> **Provided data**
..............................

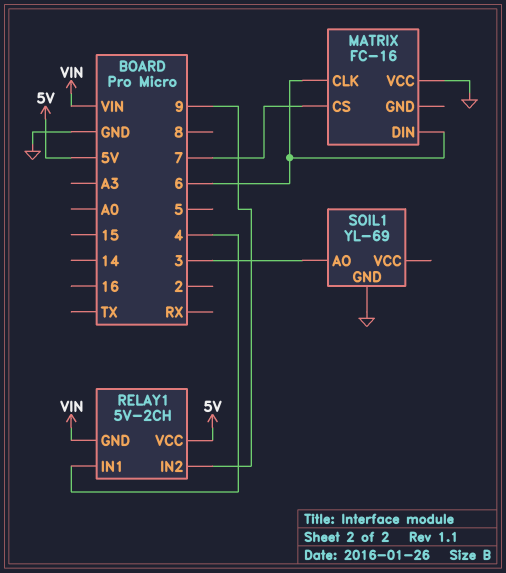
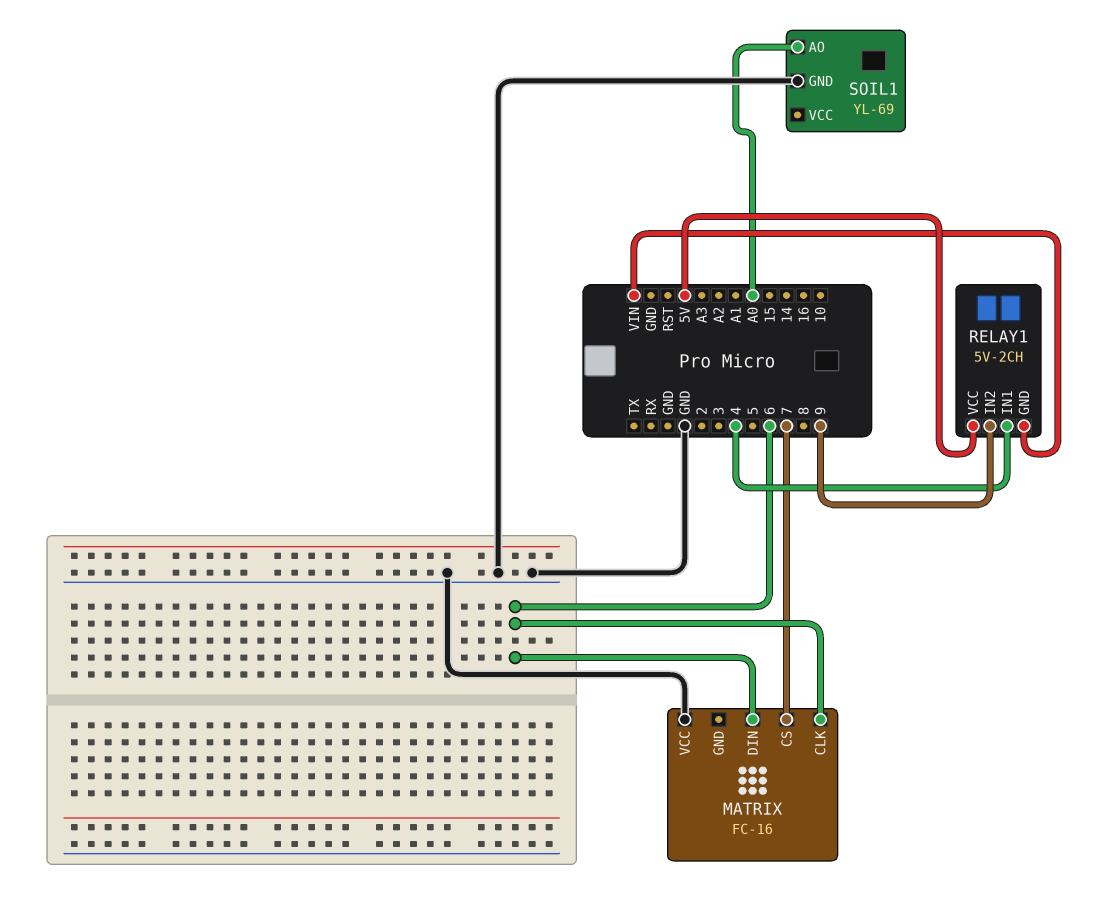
SOIL1 pin AO: 3 -> A0

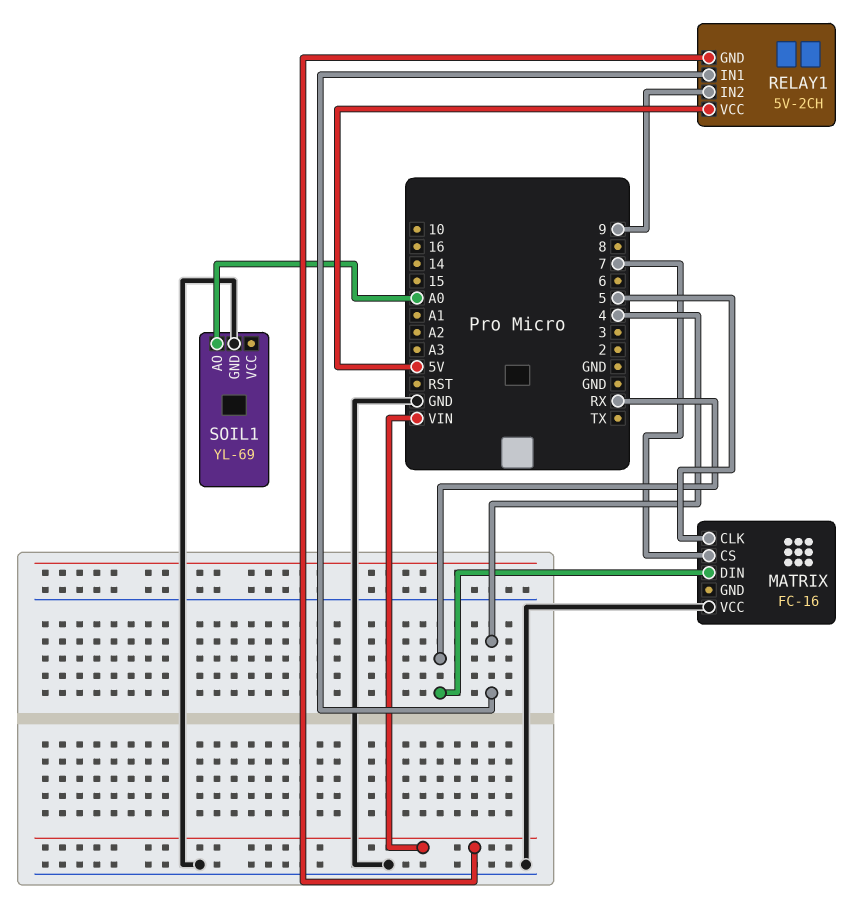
MATRIX pin CLK: 6 -> 5
MATRIX pin DIN: 6 -> RX

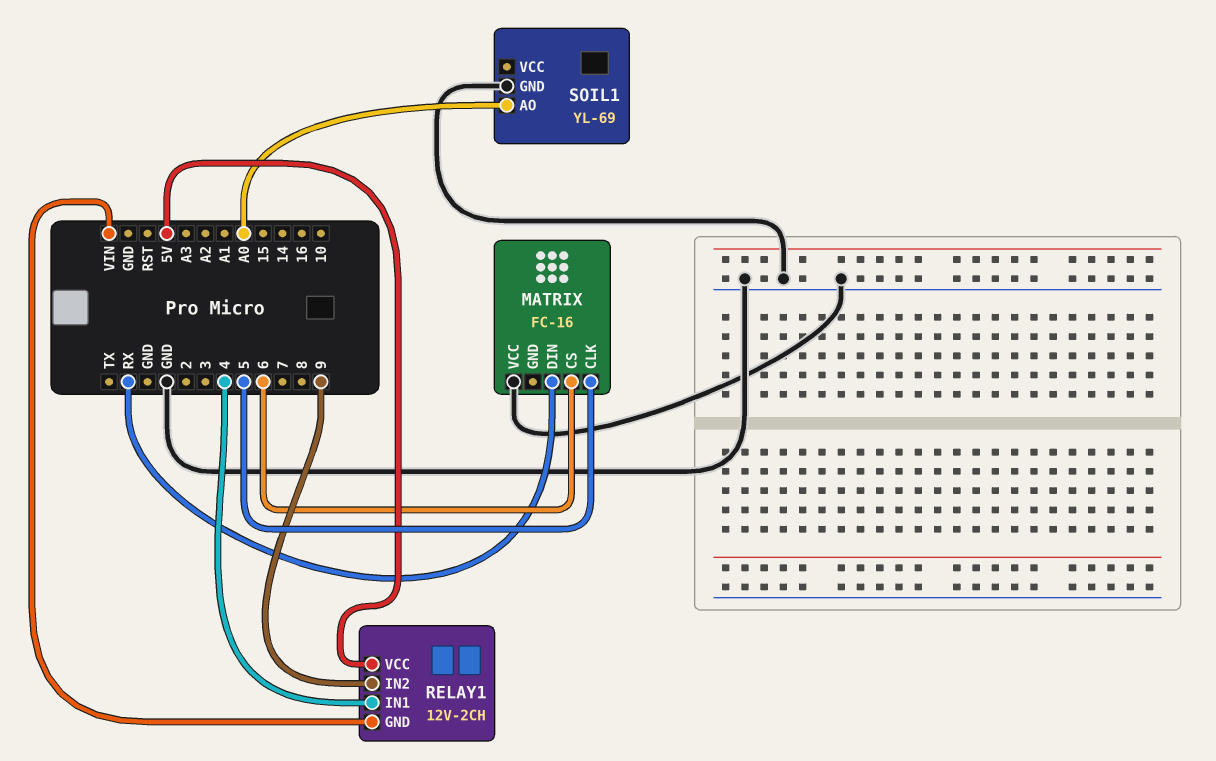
MATRIX pin CS: 7 -> 6
RELAY1: 5V-2CH -> 12V-2CH

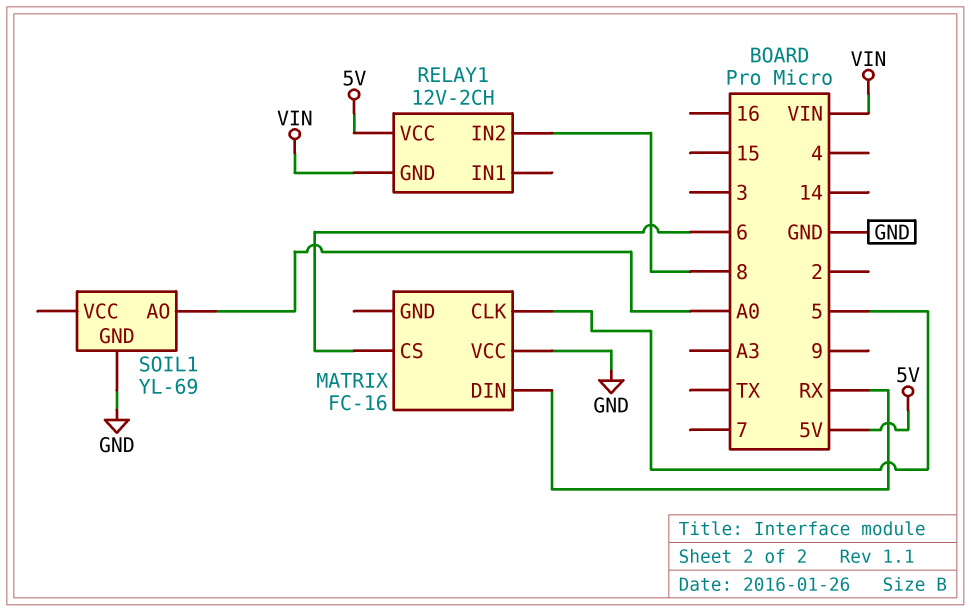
RELAY1 pin IN1: 4 -> none
RELAY1 pin IN2: 9 -> 8

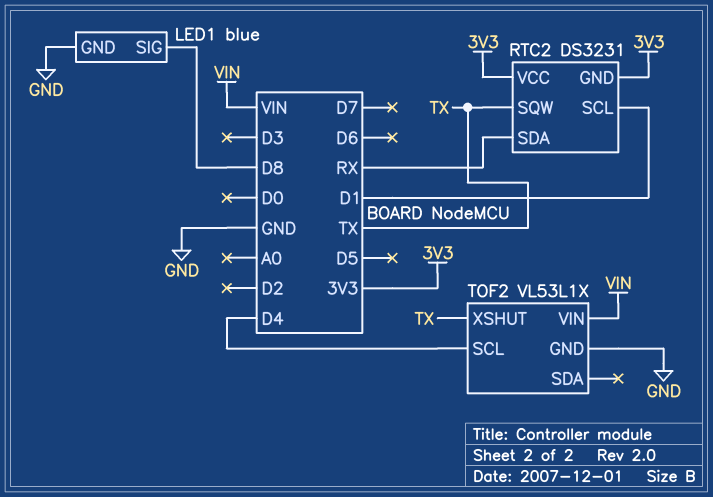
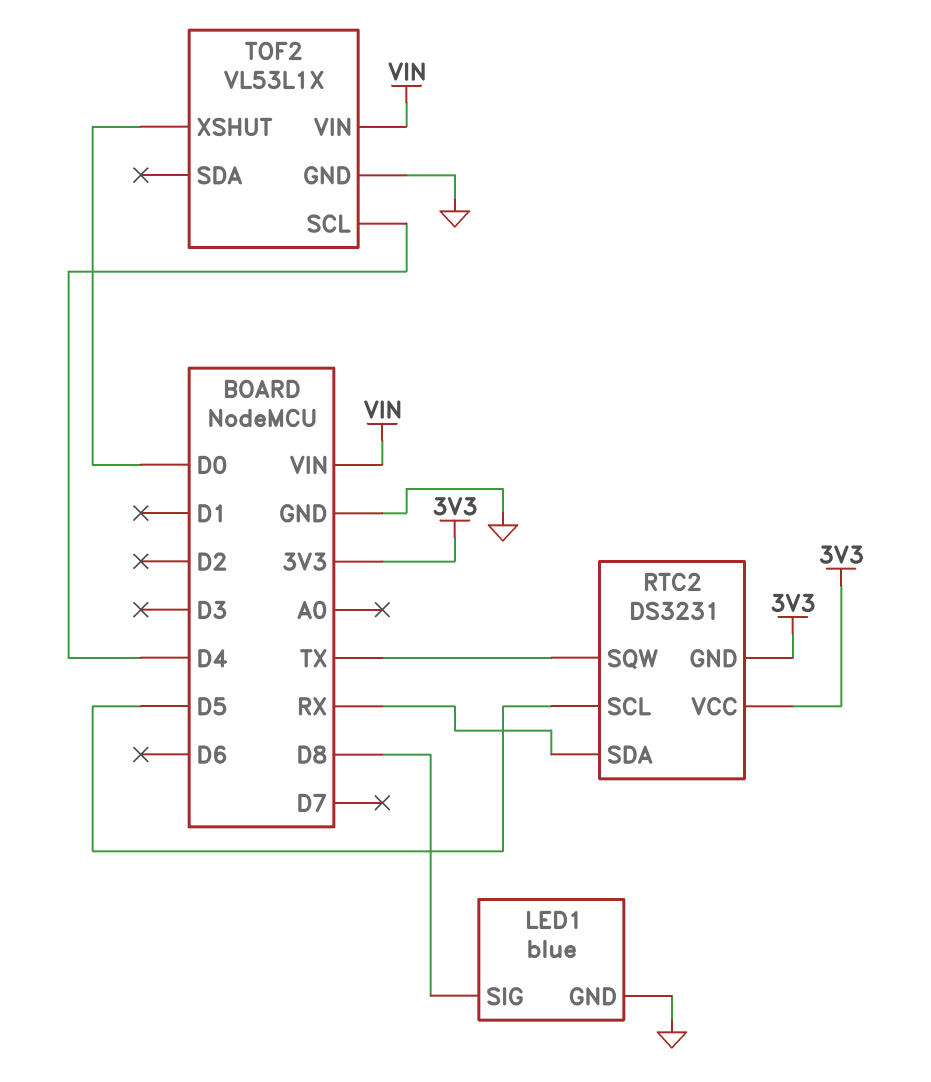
RTC2 pin SCL: D1 -> D5
TOF2 pin XSHUT: TX -> D0

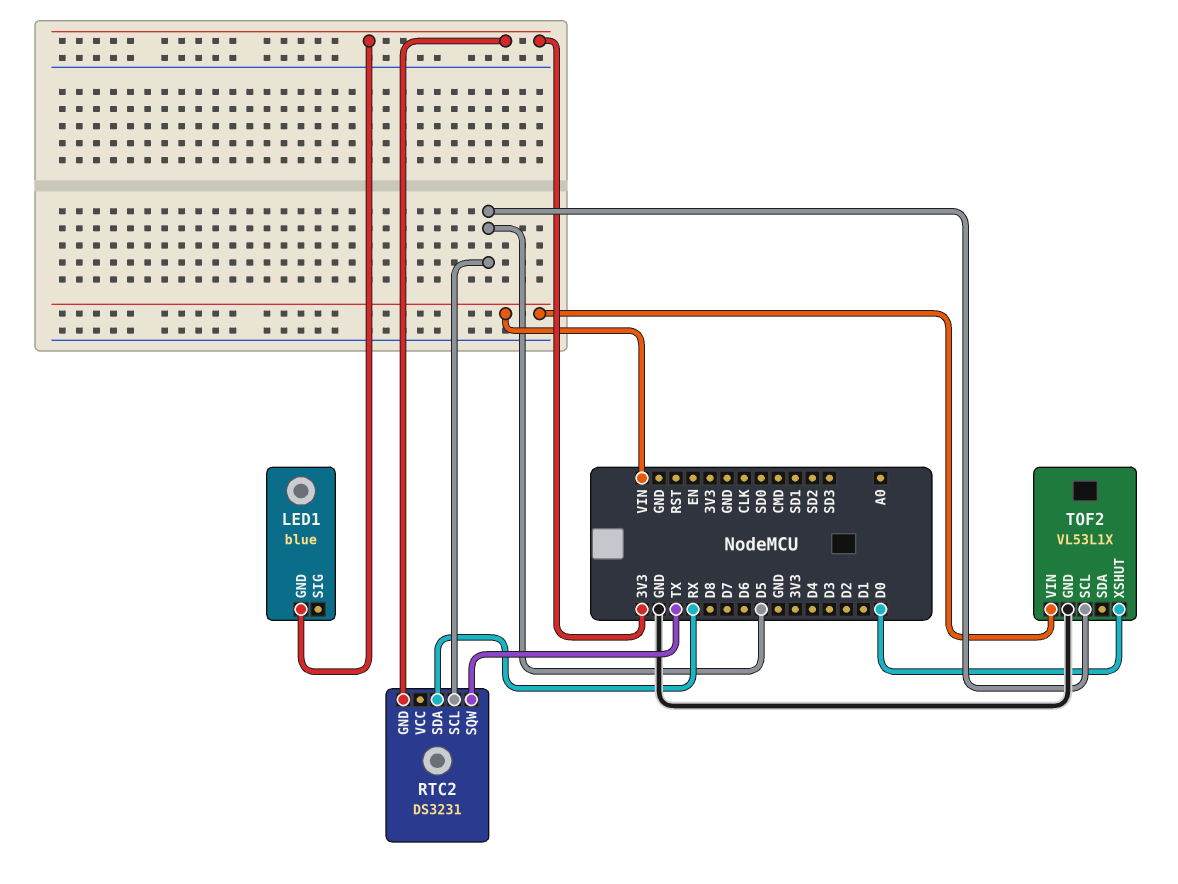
LED1 pin GND: GND -> 3V3
LED1 pin SIG: D8 -> none
RTC2 pin VCC: 3V3 -> none
TOF2 pin SCL: D4 -> D5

..............................

> **Requirement**
Reproduce each line of the material containing the word "MATRIX".

> **Task result**
MATRIX pin CLK: 6 -> 5
MATRIX pin DIN: 6 -> RX
MATRIX pin CS: 7 -> 6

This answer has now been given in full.